[BEGIN]
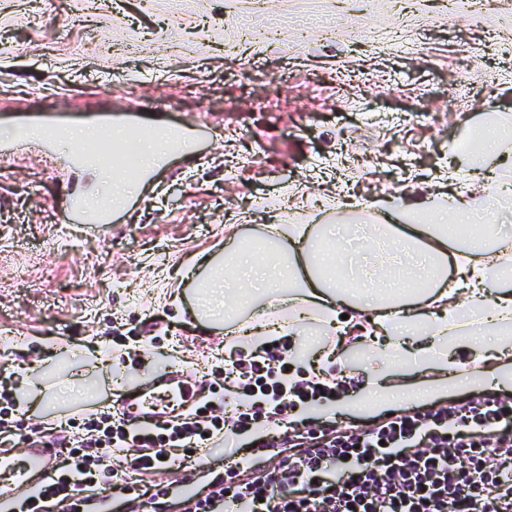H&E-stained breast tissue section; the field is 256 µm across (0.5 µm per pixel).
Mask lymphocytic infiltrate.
Instances as JSON below:
<instances>
[{
    "label": "lymphocytic infiltrate",
    "instance_id": "1",
    "mask_svg": "<svg viewBox=\"0 0 512 512\" xmlns=\"http://www.w3.org/2000/svg\"><path fill=\"white\" fill-rule=\"evenodd\" d=\"M287 337L250 353L230 349L224 380L211 397L167 419L133 423L109 414L74 418L72 437L37 498L57 512H106L96 492L118 489L113 450L128 470L153 474L183 464L197 449L225 459L245 450L243 434L266 427L271 414L335 402L344 381L313 375L293 379L305 359ZM235 394L232 417L220 416L227 392ZM261 448L288 449L278 463L248 464L249 478L217 479L205 498L183 497L181 512H512V399L479 400L387 417L366 433H339L327 425L294 426Z\"/></svg>",
    "mask_w": 512,
    "mask_h": 512
}]
</instances>
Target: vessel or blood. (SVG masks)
<instances>
[{
  "mask_svg": "<svg viewBox=\"0 0 512 512\" xmlns=\"http://www.w3.org/2000/svg\"><path fill=\"white\" fill-rule=\"evenodd\" d=\"M61 221L78 224L95 231L113 223L114 214L94 206L92 202L75 198L61 210ZM195 392L183 371L173 370L150 381L145 387L128 390L115 403L120 415L140 419L159 412L180 410L194 399ZM57 455L56 448L36 444L24 453H0V512H7L15 490L41 488Z\"/></svg>",
  "mask_w": 512,
  "mask_h": 512,
  "instance_id": "obj_1",
  "label": "vessel or blood"
}]
</instances>
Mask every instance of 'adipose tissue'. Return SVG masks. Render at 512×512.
<instances>
[{"instance_id":"adipose-tissue-1","label":"adipose tissue","mask_w":512,"mask_h":512,"mask_svg":"<svg viewBox=\"0 0 512 512\" xmlns=\"http://www.w3.org/2000/svg\"><path fill=\"white\" fill-rule=\"evenodd\" d=\"M382 214L384 235L396 247L395 254L381 253L367 235L359 249L372 257L362 287L337 279L335 252L328 247L330 228L314 233L304 224H270L260 244L230 252L218 260L196 254L180 272V279L203 271L197 288L198 317L209 323L236 318L238 310L254 308L272 289L288 291L290 311L280 317L261 312L247 322L254 341L270 336L343 335L355 326L345 319V310H367L373 318L364 333L389 338L426 327L442 339L464 333L469 343L476 386L512 379V342L486 345L483 334L500 335L512 327V277L505 274L493 226H484L470 243H458L451 221H465L477 213L476 197L436 193L404 202L382 198L376 201ZM432 279L434 289L422 301L387 296V289L403 285L405 276ZM422 363L423 377L410 392L423 401L449 399L457 392L463 375L454 357L439 358L427 351H414ZM396 385L366 384L363 402L369 412L398 407L406 392Z\"/></svg>"}]
</instances>
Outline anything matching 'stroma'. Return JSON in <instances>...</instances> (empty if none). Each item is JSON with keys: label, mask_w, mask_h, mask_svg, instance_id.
I'll return each instance as SVG.
<instances>
[{"label": "stroma", "mask_w": 512, "mask_h": 512, "mask_svg": "<svg viewBox=\"0 0 512 512\" xmlns=\"http://www.w3.org/2000/svg\"><path fill=\"white\" fill-rule=\"evenodd\" d=\"M329 18L339 34L294 27ZM282 24L276 40L245 38L244 21ZM133 114L140 124L196 126L143 199L106 235L59 221V205L105 194L57 127L53 152L19 126ZM512 116V0H0V368L47 389L57 375L92 385L84 403L110 411L122 381L185 368L208 393L225 331L201 326L174 270L264 226L376 222L381 197L447 187L450 153L496 115ZM358 157L344 180L337 150ZM512 167L472 170L459 186L512 249V207L490 202ZM357 202L350 212L344 196ZM136 330L140 354L118 363L112 336ZM76 361L53 370L62 349ZM104 363H97V356ZM217 454L154 483L204 493Z\"/></svg>", "instance_id": "35a3bbf8"}]
</instances>
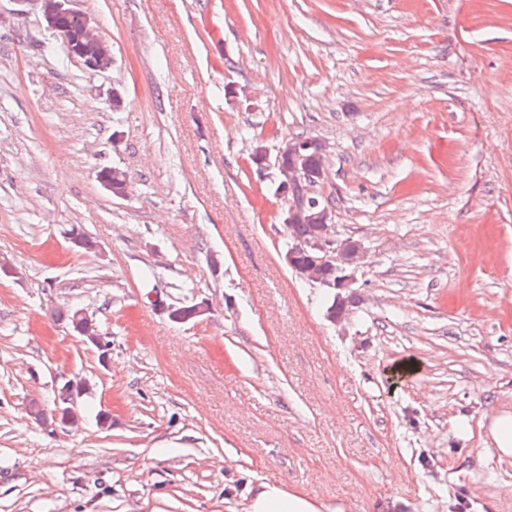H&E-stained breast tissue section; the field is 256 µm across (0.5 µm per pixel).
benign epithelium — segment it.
<instances>
[{
  "label": "benign epithelium",
  "instance_id": "1",
  "mask_svg": "<svg viewBox=\"0 0 512 512\" xmlns=\"http://www.w3.org/2000/svg\"><path fill=\"white\" fill-rule=\"evenodd\" d=\"M19 2L39 9L49 30L57 33L67 25L75 32V37L66 41V52L85 69L97 73L112 65V45L99 34L89 17L71 8L73 0ZM312 148L323 157L327 154V145L317 139L288 140L278 148L279 155L288 158V166L278 167L277 194L286 204L283 224L315 225L312 237L293 241L285 259L307 281L336 290V307L328 311V317L341 322L348 312L342 292L352 288L354 273L364 264L366 253L357 241H336L331 205L311 197V187L326 179L325 165L310 169L304 163L305 152Z\"/></svg>",
  "mask_w": 512,
  "mask_h": 512
}]
</instances>
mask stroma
I'll use <instances>...</instances> for the list:
<instances>
[{"mask_svg":"<svg viewBox=\"0 0 512 512\" xmlns=\"http://www.w3.org/2000/svg\"><path fill=\"white\" fill-rule=\"evenodd\" d=\"M73 7L105 72L0 0V512H244L262 483L319 512H512L485 427L512 410V0ZM298 133L367 252L340 323L250 161ZM76 308L108 361L54 317ZM70 380L79 422L48 425Z\"/></svg>","mask_w":512,"mask_h":512,"instance_id":"35a3bbf8","label":"stroma"}]
</instances>
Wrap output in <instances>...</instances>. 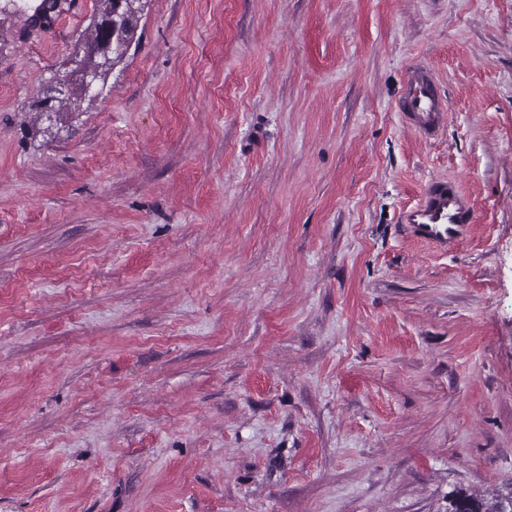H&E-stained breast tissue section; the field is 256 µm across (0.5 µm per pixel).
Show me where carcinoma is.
<instances>
[{"label":"carcinoma","instance_id":"obj_1","mask_svg":"<svg viewBox=\"0 0 512 512\" xmlns=\"http://www.w3.org/2000/svg\"><path fill=\"white\" fill-rule=\"evenodd\" d=\"M98 2L103 5V9L94 16V21L86 29L84 38L75 43L74 52L67 63L80 61L85 69L96 75L97 84L103 89L112 69L123 63L131 46L136 42L143 5L139 4L138 0H122L121 15L113 18L111 14L116 10L114 0ZM58 7L59 0H41L30 17V27H43L51 20ZM93 42L103 44L106 51L98 55L93 54L89 51V45ZM52 88L53 85L49 84L42 90L44 98L40 100V107L59 115L74 111V108L81 107L87 99L78 83L72 85L71 93L66 98L51 95ZM450 506L451 512H506L512 508V499L502 498L489 509L484 507L479 499L458 493L453 496Z\"/></svg>","mask_w":512,"mask_h":512}]
</instances>
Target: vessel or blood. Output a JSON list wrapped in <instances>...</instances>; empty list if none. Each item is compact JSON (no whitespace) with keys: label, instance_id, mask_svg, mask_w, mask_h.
<instances>
[{"label":"vessel or blood","instance_id":"vessel-or-blood-1","mask_svg":"<svg viewBox=\"0 0 512 512\" xmlns=\"http://www.w3.org/2000/svg\"><path fill=\"white\" fill-rule=\"evenodd\" d=\"M398 110L422 136L434 135L447 118V106L439 92L433 69L415 67L398 99ZM477 212L471 199L454 182L433 180L419 202L405 211L407 233L417 242L450 250L467 238Z\"/></svg>","mask_w":512,"mask_h":512}]
</instances>
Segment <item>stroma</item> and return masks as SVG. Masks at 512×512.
<instances>
[{
  "mask_svg": "<svg viewBox=\"0 0 512 512\" xmlns=\"http://www.w3.org/2000/svg\"><path fill=\"white\" fill-rule=\"evenodd\" d=\"M0 0V512H449L512 492V0ZM448 121L396 108L413 65ZM474 202L442 254L403 211ZM121 1V15L113 18L111 32L105 24L109 16L115 13L114 0H98L103 5V9H100L97 15L94 16L92 23L85 31L84 38L75 43L74 52L64 63L67 66L74 60H79L83 66L79 62H74L71 64L70 71L60 78H55L54 82L59 94L65 93L72 82L81 81L85 93L98 96L101 91L97 90L92 73L96 75L97 84H99L101 90H104L112 69L125 60L131 46L136 42L141 17L139 14L142 13L144 5L136 6V2H139V0ZM99 19L101 20L97 22ZM92 42L103 43L106 51L98 55L93 54L89 51V45ZM83 67L92 73L86 72ZM53 85L50 82L42 90V93L45 94L44 98L40 100V108L48 109L52 112H55V116L57 114H64L68 112H76L74 109L78 107L80 109L81 104L88 99L89 101H93L94 98L85 96L82 90V87L79 83H75L72 85L71 93L67 98H59L57 96L49 95L52 91ZM477 221L474 203L448 180H431L419 202L405 211L407 233L417 242L451 250L467 238Z\"/></svg>",
  "mask_w": 512,
  "mask_h": 512,
  "instance_id": "stroma-1",
  "label": "stroma"
}]
</instances>
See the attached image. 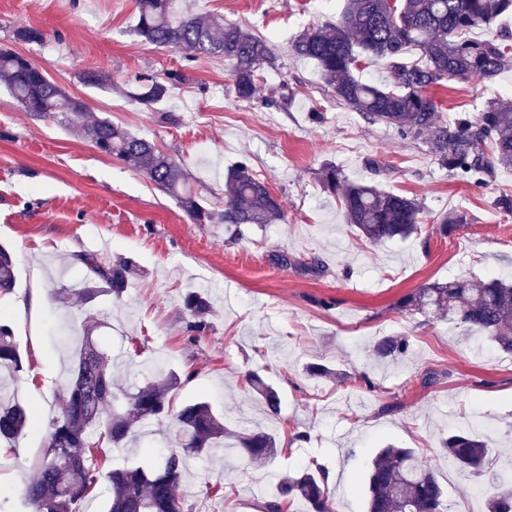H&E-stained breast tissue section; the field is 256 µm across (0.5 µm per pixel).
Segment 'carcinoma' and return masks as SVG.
Instances as JSON below:
<instances>
[{
    "mask_svg": "<svg viewBox=\"0 0 512 512\" xmlns=\"http://www.w3.org/2000/svg\"><path fill=\"white\" fill-rule=\"evenodd\" d=\"M135 34L162 49L189 47L230 62L237 98L253 101L258 92V70L271 63L268 39L235 23H221L183 11L180 0H136ZM512 13V0H344L336 23L307 28L293 43V52L313 61L336 98L370 124L391 127L403 138H428L438 163L458 179L484 183L501 168H512V101L487 102L472 117L450 119L430 93L452 78L490 82L512 66V34L495 28ZM483 27L485 39L466 34ZM385 61L383 84L359 75L364 60ZM0 79L21 107L52 118L77 133L100 153L115 157L144 173L174 197L196 224H272L283 218L278 200L256 178L247 159L228 169L224 179V211L206 207L174 158L148 140L105 118L90 119L85 102L69 95L24 56L0 49ZM181 79L171 71L166 79L139 78L134 98L151 108L163 101ZM322 185L341 197L347 223L370 243L382 244L415 234L422 223L423 206L415 198L375 185L347 180L340 168L327 163ZM463 216L450 215L432 225L446 236ZM75 261L86 270L78 290L54 287L62 306L72 295L93 300L106 295L120 299L128 288L134 263L120 258L101 262L85 252ZM16 263L11 250L0 246V296L13 292ZM398 306L428 322L459 321L512 353V283L499 278L456 279L432 282L406 294ZM184 308L194 318L190 329L201 331L211 310L207 296L187 294ZM406 336H382L372 345L376 360L395 362L409 351ZM23 371V360L12 326L0 318V377L11 379ZM250 383L266 413L278 414L279 395L274 386L253 375ZM181 384L175 372H157L135 391L121 390L113 381L112 355L86 335L76 351L69 383L57 395L58 409L48 422L36 476L25 486L32 512H73L101 480L110 485L108 512H184L179 494L187 459L211 448H229L257 464H268L278 453L279 436L271 429L238 434L206 401L176 408L171 392ZM162 417L176 426L174 445L158 456L149 469L135 466L102 473L100 447L120 448L135 436L136 424ZM29 425L27 409L18 400L0 397V443L10 444ZM494 440L472 430H459L442 440L448 461L468 472L478 485L493 492L486 512H512V479L487 467ZM279 499L265 505L266 512H282L283 503L302 499L312 512H331L325 477L309 468L285 474ZM367 512H445V489L416 451L387 445L379 449L368 470Z\"/></svg>",
    "mask_w": 512,
    "mask_h": 512,
    "instance_id": "obj_1",
    "label": "carcinoma"
}]
</instances>
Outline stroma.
Returning <instances> with one entry per match:
<instances>
[{
    "label": "stroma",
    "instance_id": "35a3bbf8",
    "mask_svg": "<svg viewBox=\"0 0 512 512\" xmlns=\"http://www.w3.org/2000/svg\"><path fill=\"white\" fill-rule=\"evenodd\" d=\"M267 37L275 58L259 70L258 100L237 98L231 66L189 48L157 49L133 33L136 0H0V47L21 53L93 118H106L182 162L211 208L224 207V177L249 157L254 174L284 212L275 224H196L145 175L108 157L49 119L30 116L0 83V244L10 248L17 284L0 298L25 371L9 394L28 406L33 426L0 445V512H31L24 486L46 426L67 384L84 322L109 354L123 388L142 384L156 365L183 381L173 405L202 399L243 433L267 426L249 383L258 374L277 387L274 424L280 448L269 465L215 448L190 458L180 493L186 512H261L277 497L281 472L299 466L330 473L332 512H365L362 486L379 448L416 449L448 489L449 512H485V495L441 452L458 429L490 433L503 472L512 462V355L456 322H425L398 311L421 285L457 277L512 280V215L495 202L512 193V170L482 184L459 181L421 140L371 125L337 101L311 60L292 43L311 25L335 21L341 0H187ZM21 27L42 42L15 37ZM104 71L106 87L80 75ZM181 75L168 98L147 108L131 98L138 76ZM448 117H469L493 99L512 100V68L494 81L450 80L434 90ZM194 112L202 121L191 120ZM336 164L346 178L417 198L421 233L377 246L345 224L340 199L324 191L319 172ZM466 222L448 236L433 233L443 215ZM105 262L140 266L121 302L100 297L65 308L51 289L79 286L73 247ZM42 305L31 315L34 279ZM206 291L212 311L202 334L189 332L183 297ZM411 338L409 355L377 363L382 336ZM310 363L339 372L312 378ZM433 384H425L426 373ZM172 421L151 424L135 444L106 448L105 470L148 463L149 448H169Z\"/></svg>",
    "mask_w": 512,
    "mask_h": 512
}]
</instances>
[END]
Gather each line in the entries above where the string "Outline" is found.

• [Reply to the exercise]:
Outline anything matching 'stroma'. Return JSON in <instances>...</instances> (empty if none). Each item is JSON with keys: label, mask_w, mask_h, mask_svg, instance_id.
Outline stroma.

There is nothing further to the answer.